**Your instructions**
Copy every line of the listing that holds the string "railway".

**Data supplied**
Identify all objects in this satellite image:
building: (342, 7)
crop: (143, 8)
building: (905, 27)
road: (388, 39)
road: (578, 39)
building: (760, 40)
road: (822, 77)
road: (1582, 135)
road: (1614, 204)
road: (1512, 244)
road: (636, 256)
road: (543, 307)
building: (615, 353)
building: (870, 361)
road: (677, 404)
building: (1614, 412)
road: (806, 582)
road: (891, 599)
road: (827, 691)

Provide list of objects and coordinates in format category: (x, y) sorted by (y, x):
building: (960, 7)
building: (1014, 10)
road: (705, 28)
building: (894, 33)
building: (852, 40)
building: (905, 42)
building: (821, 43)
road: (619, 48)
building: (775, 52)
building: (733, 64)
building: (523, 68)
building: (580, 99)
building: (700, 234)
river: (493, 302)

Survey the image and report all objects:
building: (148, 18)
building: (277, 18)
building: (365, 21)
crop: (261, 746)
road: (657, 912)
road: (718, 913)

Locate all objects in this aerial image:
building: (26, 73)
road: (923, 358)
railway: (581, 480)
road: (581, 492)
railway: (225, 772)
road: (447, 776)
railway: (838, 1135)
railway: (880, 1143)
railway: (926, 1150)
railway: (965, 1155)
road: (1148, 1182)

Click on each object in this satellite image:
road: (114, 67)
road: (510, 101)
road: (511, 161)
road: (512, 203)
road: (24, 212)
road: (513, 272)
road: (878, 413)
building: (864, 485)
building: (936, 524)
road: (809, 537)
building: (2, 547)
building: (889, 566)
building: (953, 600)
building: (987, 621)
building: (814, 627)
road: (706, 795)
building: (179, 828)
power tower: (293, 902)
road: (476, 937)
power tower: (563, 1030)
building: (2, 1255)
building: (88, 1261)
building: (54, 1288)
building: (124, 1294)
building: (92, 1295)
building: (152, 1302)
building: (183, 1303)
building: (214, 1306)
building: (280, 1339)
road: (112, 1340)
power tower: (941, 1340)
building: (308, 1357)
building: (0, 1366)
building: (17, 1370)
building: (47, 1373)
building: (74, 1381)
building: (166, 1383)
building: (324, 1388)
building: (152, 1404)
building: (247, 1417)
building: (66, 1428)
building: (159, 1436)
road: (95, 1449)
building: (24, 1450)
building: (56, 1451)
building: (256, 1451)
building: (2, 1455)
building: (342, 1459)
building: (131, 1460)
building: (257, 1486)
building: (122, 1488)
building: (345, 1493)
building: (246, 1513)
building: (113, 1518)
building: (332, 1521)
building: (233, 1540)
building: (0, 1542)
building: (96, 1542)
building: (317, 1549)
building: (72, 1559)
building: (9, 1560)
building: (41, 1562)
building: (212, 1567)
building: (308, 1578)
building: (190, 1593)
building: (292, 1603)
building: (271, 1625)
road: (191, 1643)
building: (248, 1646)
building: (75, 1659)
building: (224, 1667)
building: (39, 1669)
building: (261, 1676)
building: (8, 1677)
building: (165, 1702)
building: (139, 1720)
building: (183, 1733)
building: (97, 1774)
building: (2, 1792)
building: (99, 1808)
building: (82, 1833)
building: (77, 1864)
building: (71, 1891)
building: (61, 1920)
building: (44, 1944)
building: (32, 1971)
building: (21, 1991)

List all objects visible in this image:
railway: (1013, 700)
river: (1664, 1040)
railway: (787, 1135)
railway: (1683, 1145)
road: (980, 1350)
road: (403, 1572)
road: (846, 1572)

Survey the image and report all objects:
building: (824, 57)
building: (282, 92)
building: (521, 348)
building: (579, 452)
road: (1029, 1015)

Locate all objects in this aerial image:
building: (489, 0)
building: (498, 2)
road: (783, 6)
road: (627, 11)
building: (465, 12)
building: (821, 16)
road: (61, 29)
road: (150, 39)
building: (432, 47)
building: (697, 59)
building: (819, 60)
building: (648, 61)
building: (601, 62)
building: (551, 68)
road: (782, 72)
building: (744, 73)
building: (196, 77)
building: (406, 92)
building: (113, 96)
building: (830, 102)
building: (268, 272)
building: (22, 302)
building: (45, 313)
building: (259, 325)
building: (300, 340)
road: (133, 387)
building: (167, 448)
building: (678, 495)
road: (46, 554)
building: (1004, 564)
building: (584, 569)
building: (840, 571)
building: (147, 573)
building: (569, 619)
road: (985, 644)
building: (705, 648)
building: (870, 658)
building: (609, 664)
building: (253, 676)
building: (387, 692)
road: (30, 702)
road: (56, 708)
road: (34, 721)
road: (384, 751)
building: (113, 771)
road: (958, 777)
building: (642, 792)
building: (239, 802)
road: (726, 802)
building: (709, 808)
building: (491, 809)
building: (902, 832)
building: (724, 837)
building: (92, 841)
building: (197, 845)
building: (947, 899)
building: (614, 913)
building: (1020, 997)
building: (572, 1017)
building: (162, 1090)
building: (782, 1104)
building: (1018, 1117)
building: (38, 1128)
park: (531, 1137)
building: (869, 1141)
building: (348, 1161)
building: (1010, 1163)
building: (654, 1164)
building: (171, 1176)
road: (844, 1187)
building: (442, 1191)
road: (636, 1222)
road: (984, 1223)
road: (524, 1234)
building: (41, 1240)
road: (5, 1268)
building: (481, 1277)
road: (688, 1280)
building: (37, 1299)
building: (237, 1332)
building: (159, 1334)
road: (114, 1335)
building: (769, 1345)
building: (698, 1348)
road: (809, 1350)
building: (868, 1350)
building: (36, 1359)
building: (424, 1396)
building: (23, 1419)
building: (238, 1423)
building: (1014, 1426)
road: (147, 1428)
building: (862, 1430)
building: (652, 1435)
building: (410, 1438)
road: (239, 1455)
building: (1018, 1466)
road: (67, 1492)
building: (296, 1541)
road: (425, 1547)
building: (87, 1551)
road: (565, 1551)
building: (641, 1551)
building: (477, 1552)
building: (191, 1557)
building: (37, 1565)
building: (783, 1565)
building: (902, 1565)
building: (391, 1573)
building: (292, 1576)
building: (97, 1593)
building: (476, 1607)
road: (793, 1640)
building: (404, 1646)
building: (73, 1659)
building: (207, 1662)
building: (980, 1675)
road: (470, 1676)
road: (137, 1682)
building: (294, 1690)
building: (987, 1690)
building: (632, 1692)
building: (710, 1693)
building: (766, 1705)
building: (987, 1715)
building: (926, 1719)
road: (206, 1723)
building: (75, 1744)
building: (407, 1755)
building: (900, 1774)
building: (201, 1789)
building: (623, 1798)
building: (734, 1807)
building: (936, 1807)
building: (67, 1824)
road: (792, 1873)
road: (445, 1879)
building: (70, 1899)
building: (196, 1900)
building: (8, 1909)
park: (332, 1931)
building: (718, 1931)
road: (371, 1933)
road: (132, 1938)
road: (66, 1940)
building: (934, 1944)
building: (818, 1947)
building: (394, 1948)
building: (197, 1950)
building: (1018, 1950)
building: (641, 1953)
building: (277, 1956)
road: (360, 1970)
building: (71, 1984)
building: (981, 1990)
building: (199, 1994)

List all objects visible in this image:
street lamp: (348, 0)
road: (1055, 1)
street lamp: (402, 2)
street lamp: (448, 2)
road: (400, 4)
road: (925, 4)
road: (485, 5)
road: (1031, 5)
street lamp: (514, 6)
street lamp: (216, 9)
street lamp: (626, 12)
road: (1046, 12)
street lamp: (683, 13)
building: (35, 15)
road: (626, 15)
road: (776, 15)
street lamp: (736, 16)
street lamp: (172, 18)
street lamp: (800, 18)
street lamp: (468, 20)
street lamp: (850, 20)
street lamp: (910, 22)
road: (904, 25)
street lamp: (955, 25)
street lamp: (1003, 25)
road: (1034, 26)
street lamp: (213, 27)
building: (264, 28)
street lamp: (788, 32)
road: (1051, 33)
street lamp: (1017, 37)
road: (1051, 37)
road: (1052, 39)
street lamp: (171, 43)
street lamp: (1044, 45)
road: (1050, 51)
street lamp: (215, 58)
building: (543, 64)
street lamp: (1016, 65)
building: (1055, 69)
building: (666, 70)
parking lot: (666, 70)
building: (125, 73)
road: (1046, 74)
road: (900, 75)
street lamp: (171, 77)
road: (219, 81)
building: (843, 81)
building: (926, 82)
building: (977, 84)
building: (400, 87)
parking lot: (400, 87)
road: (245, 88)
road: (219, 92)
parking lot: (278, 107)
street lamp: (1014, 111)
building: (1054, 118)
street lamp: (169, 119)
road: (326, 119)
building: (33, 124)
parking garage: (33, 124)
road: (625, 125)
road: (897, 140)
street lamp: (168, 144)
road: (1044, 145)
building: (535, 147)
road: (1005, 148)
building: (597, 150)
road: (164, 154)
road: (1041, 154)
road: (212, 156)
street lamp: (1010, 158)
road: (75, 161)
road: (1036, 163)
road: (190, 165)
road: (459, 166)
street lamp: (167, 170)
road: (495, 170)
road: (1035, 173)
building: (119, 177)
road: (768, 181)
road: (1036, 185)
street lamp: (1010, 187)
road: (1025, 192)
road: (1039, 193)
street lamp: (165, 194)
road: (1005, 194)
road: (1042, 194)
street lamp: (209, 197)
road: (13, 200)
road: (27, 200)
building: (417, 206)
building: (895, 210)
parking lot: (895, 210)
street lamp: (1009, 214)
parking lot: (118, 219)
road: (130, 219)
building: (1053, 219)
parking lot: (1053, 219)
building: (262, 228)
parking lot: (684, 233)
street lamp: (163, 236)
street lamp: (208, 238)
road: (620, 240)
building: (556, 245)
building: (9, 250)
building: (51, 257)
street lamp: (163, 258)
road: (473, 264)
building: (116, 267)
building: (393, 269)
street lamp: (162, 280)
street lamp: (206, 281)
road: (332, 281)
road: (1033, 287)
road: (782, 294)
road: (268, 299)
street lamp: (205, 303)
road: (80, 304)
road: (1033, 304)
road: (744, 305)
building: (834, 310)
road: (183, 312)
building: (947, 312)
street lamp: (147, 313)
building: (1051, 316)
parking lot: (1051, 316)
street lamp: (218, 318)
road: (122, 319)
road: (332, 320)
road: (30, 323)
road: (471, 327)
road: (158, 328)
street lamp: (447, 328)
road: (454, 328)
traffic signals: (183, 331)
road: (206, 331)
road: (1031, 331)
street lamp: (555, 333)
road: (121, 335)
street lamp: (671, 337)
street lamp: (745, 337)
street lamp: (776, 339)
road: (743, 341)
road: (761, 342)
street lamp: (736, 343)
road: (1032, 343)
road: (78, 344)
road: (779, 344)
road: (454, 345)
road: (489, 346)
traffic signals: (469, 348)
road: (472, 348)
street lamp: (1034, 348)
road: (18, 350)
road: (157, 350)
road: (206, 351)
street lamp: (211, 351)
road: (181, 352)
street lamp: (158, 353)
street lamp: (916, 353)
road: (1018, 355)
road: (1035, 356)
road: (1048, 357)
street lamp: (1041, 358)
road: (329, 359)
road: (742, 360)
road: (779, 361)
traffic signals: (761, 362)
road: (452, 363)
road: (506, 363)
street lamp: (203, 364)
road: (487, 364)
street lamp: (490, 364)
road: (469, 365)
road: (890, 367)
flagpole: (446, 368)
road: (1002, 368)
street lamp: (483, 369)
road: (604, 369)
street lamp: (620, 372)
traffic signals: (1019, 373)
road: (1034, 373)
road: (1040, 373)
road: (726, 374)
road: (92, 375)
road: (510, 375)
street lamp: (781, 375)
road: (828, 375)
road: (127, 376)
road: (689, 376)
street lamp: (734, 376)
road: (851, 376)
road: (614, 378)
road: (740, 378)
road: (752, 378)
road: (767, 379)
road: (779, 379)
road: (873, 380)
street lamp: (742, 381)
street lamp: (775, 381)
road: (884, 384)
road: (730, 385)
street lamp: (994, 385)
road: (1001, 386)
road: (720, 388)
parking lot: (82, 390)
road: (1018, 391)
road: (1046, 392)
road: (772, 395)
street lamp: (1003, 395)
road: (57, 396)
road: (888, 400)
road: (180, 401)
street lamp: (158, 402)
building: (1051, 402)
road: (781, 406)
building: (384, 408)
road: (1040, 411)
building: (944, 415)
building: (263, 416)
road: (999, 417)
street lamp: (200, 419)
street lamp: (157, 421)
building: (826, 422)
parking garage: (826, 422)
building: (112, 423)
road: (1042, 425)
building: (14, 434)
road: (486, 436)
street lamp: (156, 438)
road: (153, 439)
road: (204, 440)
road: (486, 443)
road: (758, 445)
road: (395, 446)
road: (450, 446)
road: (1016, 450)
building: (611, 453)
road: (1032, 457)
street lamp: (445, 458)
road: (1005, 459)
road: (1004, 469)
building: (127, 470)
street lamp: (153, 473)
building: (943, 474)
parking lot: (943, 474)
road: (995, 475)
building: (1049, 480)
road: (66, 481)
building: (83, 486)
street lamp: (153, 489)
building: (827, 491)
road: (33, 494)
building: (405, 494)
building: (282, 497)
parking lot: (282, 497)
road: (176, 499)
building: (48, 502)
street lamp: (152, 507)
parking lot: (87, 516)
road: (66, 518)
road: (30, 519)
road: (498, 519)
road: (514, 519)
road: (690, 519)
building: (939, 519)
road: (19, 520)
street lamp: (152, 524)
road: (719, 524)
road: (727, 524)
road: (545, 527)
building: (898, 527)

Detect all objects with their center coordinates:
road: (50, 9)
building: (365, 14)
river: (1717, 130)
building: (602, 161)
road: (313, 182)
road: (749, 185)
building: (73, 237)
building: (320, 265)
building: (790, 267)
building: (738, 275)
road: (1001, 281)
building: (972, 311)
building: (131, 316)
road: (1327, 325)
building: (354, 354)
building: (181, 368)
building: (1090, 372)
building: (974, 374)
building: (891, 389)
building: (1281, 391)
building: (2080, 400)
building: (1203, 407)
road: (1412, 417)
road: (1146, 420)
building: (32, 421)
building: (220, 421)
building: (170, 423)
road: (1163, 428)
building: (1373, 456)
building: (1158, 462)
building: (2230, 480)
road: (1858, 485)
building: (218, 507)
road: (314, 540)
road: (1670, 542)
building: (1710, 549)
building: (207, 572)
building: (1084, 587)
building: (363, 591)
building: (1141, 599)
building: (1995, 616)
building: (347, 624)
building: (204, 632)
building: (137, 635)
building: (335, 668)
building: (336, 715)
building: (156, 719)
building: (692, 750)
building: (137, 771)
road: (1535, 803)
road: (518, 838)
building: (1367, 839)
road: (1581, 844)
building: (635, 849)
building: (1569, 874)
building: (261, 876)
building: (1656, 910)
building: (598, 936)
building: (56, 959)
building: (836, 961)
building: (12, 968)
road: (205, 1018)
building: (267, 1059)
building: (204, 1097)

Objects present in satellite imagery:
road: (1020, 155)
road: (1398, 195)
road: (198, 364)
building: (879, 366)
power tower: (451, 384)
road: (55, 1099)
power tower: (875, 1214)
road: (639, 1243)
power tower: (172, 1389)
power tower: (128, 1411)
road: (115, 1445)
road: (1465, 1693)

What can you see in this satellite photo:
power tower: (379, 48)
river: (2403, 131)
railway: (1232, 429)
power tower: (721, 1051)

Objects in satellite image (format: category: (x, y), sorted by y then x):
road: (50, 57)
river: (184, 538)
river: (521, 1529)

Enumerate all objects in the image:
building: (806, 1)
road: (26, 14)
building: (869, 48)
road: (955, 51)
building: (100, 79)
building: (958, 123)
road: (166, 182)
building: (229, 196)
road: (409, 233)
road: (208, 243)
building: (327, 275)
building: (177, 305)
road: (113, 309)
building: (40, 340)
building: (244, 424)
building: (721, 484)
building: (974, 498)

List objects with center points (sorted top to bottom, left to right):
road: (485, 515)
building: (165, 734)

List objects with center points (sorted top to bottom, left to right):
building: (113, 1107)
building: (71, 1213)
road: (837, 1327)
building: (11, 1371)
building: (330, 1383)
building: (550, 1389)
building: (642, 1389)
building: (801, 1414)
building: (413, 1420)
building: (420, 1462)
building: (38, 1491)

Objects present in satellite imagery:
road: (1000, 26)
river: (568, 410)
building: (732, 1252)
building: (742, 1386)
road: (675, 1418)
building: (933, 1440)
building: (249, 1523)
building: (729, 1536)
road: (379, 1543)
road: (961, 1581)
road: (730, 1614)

**Worked solution**
railway: (581, 480)
railway: (225, 772)
railway: (838, 1135)
railway: (880, 1143)
railway: (926, 1150)
railway: (965, 1155)
railway: (1013, 700)
railway: (787, 1135)
railway: (1683, 1145)
railway: (1232, 429)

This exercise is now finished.